- [GIVEN DATA]

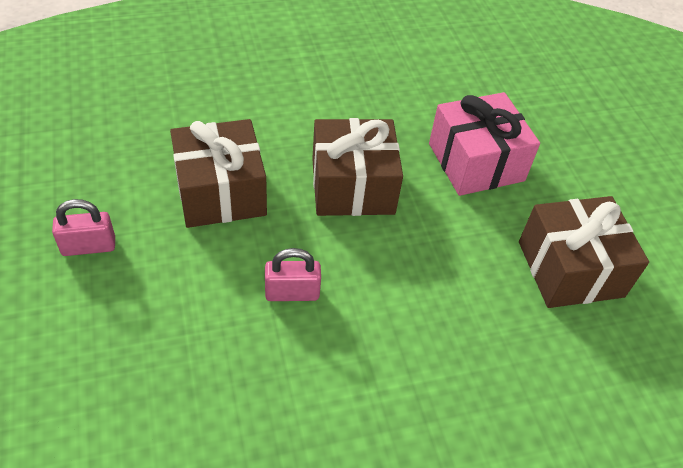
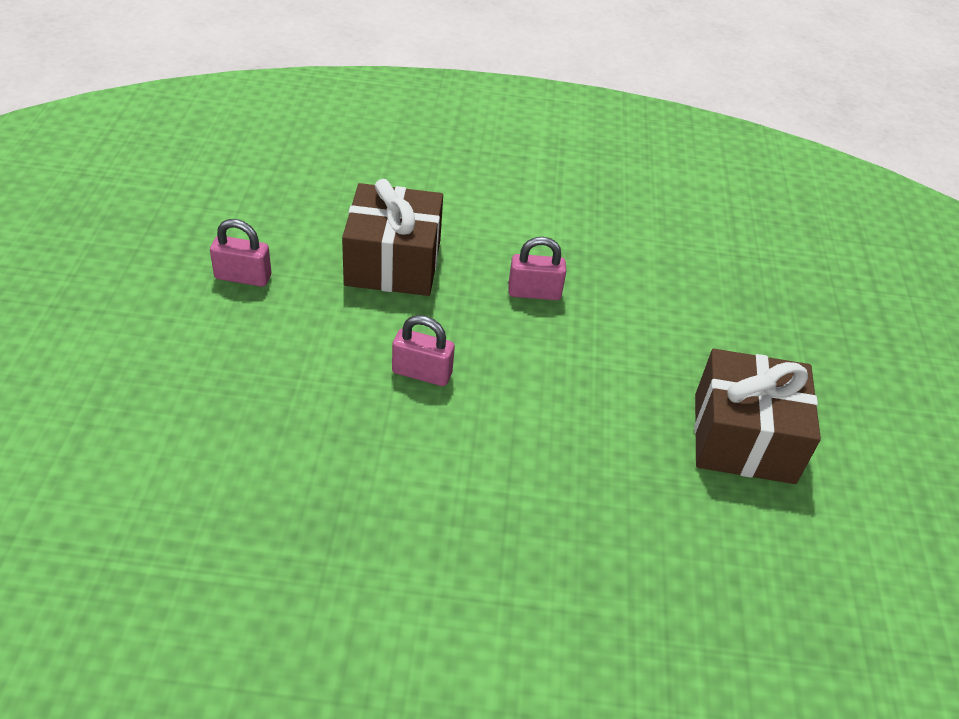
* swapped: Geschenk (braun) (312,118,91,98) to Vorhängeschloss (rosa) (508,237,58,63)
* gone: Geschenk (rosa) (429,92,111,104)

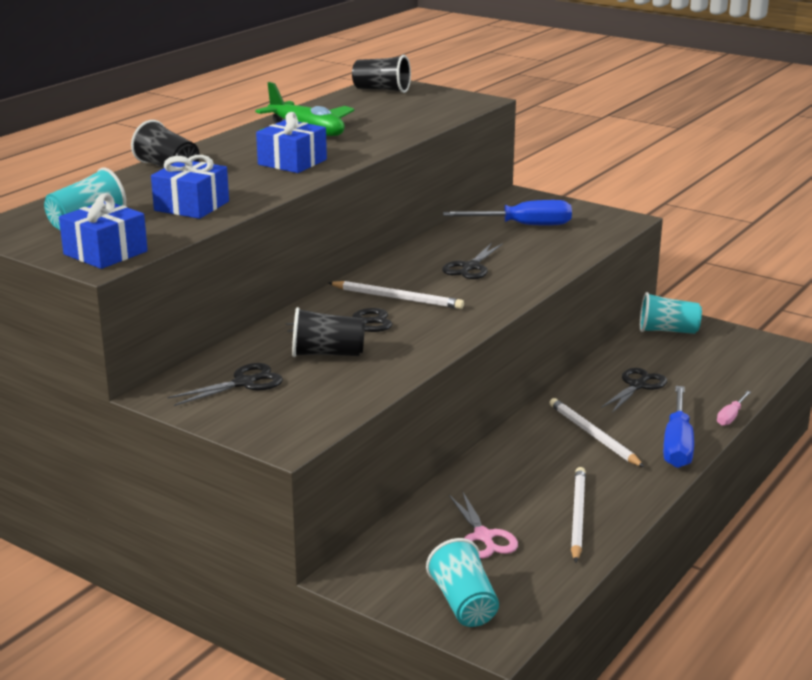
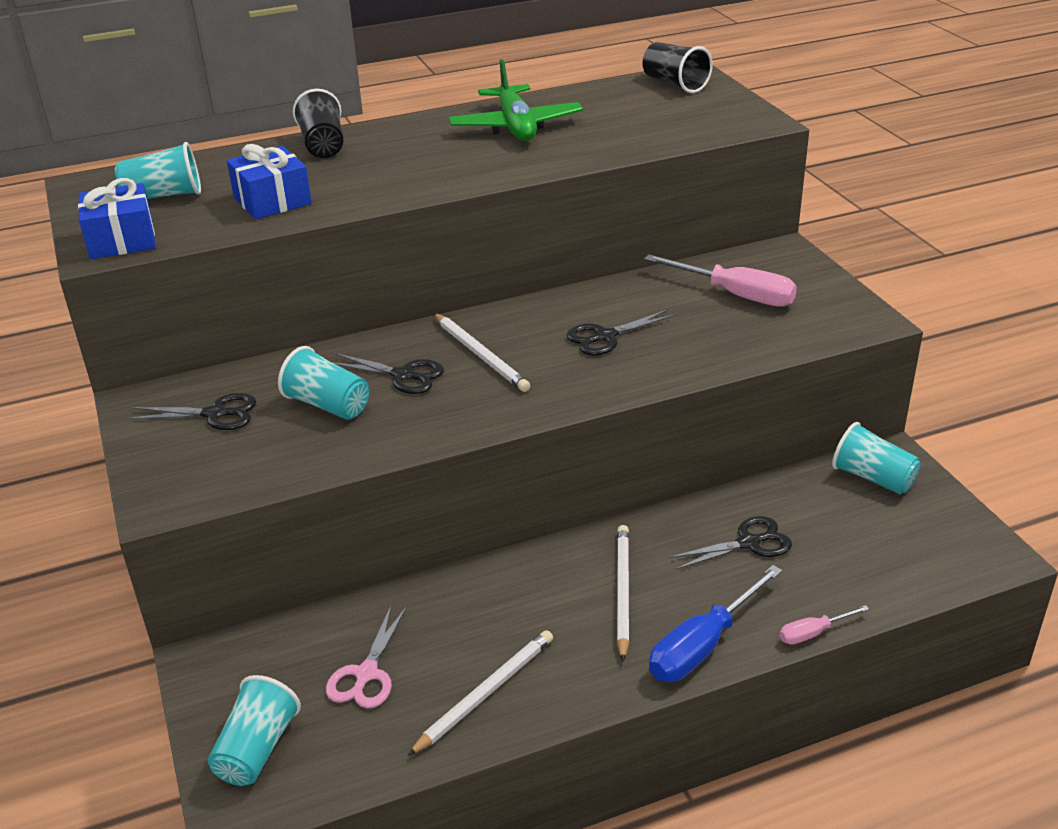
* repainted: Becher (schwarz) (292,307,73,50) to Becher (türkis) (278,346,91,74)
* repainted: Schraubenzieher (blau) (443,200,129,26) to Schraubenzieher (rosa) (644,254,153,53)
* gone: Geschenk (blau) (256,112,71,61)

- [WORK TASK] Retype all the records exactly and keep out every picture.

- [COMPLETED TASK]
* swapped: Geschenk (braun) (312,118,91,98) to Vorhängeschloss (rosa) (508,237,58,63)
* gone: Geschenk (rosa) (429,92,111,104)

* repainted: Becher (schwarz) (292,307,73,50) to Becher (türkis) (278,346,91,74)
* repainted: Schraubenzieher (blau) (443,200,129,26) to Schraubenzieher (rosa) (644,254,153,53)
* gone: Geschenk (blau) (256,112,71,61)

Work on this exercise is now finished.